EXERCISE: Please count the lines in the listing below that contain the string "kern", matching case exactly, and reply with only that number.

MATERIAL FOR THE TASK:
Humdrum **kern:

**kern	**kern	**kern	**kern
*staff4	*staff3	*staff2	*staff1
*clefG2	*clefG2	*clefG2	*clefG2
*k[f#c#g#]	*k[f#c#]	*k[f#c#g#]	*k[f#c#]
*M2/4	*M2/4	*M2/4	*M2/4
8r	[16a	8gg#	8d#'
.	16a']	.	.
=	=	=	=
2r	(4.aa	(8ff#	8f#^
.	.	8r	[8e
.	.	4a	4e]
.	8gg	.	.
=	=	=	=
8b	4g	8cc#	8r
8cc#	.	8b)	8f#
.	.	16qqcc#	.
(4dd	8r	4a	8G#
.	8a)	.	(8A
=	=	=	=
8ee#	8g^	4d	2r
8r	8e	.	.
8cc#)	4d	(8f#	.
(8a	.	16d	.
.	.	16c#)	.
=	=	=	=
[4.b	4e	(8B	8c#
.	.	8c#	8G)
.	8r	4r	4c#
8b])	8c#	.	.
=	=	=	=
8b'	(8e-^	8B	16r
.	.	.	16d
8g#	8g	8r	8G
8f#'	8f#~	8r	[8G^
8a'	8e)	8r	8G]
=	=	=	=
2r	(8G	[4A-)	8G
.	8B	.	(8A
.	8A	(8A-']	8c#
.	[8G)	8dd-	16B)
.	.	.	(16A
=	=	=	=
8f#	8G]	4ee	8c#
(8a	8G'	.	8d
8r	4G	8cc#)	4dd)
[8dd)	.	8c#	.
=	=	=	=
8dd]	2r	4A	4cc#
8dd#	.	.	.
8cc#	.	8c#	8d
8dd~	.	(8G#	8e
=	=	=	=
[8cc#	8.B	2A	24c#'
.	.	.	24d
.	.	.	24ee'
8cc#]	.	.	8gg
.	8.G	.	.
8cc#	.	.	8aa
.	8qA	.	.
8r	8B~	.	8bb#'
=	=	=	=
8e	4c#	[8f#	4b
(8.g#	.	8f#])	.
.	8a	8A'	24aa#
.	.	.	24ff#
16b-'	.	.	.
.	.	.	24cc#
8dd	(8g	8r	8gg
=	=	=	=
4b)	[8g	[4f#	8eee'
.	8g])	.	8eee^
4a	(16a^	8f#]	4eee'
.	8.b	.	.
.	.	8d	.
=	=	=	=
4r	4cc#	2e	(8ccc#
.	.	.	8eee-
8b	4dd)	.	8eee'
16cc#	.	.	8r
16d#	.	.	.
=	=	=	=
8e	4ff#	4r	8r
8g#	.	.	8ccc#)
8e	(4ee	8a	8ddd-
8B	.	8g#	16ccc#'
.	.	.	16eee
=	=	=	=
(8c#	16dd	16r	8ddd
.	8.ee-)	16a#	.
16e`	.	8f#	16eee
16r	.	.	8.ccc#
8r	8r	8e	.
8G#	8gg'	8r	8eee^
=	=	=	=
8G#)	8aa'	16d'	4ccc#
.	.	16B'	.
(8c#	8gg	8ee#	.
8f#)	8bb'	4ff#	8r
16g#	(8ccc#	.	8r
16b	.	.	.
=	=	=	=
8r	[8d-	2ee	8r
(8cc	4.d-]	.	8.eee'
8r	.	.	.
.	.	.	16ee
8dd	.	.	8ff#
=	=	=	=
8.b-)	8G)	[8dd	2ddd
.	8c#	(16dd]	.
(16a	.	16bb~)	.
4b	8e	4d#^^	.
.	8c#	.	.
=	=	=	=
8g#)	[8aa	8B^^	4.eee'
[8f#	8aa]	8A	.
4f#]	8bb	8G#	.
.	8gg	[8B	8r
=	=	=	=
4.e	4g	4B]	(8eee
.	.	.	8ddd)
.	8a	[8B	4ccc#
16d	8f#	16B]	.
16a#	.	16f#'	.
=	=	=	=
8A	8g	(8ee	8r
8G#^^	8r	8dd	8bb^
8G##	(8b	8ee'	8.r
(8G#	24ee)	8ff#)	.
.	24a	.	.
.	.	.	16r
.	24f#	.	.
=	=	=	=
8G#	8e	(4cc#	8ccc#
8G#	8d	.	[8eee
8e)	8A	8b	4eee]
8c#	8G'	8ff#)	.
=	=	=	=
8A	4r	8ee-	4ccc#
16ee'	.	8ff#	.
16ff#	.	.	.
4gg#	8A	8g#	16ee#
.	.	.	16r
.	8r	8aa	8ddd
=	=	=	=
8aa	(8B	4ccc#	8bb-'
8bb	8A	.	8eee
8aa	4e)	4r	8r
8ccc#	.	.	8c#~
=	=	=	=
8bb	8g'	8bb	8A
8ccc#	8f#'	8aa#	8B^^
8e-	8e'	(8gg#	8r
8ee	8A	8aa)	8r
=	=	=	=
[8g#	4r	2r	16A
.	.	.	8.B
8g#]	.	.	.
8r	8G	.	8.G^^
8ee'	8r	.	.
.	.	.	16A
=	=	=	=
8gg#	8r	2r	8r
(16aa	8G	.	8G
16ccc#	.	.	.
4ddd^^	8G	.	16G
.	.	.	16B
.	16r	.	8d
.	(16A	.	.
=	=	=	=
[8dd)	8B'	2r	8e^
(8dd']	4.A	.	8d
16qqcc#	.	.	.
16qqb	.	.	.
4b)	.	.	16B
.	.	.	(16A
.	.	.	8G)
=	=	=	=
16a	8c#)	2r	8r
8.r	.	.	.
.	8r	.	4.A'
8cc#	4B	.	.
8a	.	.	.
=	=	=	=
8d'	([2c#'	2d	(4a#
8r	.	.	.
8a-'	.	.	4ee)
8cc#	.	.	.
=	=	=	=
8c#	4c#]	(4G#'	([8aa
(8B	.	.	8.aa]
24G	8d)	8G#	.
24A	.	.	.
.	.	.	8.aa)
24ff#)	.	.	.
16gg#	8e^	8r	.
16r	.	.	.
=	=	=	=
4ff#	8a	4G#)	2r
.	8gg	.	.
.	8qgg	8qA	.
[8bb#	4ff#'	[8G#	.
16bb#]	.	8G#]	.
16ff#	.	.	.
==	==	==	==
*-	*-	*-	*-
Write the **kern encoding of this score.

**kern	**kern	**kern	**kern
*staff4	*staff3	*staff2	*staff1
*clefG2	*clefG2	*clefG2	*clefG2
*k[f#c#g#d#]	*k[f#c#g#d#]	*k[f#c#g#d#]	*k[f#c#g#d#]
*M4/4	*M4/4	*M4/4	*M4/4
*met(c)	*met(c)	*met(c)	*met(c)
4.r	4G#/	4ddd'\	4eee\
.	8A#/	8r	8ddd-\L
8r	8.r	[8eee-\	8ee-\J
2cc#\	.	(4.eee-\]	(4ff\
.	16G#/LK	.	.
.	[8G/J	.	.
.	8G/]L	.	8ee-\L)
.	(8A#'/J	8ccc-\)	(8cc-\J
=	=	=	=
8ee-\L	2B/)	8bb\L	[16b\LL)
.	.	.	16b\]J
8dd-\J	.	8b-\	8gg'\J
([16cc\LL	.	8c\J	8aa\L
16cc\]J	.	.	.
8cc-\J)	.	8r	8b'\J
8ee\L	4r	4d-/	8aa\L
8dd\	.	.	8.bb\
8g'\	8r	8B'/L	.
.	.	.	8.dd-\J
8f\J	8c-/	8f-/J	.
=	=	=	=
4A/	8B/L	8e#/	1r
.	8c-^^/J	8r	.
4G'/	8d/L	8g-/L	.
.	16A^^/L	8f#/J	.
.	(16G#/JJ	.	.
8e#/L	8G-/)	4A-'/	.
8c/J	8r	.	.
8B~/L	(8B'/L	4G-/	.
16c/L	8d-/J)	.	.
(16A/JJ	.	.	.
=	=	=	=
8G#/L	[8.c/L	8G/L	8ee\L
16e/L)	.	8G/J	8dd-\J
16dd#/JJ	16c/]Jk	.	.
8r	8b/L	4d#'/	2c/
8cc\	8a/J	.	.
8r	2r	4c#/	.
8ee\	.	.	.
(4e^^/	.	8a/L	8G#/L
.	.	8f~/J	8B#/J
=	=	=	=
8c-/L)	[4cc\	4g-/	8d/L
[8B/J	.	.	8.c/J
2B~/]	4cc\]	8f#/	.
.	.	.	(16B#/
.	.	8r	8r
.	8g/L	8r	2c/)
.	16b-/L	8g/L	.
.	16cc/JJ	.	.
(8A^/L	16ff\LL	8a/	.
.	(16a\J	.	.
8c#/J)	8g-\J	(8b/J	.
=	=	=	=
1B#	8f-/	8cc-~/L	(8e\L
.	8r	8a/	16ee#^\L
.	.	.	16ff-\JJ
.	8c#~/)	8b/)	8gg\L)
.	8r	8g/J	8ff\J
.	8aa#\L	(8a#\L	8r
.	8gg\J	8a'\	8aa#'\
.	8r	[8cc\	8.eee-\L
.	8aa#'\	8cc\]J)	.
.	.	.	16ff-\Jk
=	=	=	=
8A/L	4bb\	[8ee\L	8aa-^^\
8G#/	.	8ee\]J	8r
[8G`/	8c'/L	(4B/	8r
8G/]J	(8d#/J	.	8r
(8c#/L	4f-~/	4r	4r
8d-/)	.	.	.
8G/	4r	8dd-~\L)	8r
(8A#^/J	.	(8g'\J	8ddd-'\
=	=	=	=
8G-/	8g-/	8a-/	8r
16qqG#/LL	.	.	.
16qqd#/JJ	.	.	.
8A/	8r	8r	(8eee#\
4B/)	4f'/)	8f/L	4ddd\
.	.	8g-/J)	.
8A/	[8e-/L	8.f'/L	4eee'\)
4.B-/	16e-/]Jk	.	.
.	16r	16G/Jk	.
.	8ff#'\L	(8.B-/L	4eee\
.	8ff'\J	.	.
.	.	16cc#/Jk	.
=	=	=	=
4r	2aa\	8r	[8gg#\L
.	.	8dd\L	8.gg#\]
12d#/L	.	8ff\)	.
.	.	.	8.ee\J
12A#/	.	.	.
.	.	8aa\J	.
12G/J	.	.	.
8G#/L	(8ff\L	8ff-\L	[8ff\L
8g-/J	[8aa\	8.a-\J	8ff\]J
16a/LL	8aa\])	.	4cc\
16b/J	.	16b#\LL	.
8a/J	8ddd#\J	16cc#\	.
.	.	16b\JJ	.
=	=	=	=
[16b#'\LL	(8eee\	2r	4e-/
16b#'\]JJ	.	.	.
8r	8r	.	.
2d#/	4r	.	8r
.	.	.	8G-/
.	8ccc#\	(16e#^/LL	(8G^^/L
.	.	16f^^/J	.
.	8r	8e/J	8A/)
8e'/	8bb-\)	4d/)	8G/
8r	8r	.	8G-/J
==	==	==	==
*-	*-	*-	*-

TASK ANSWER: 4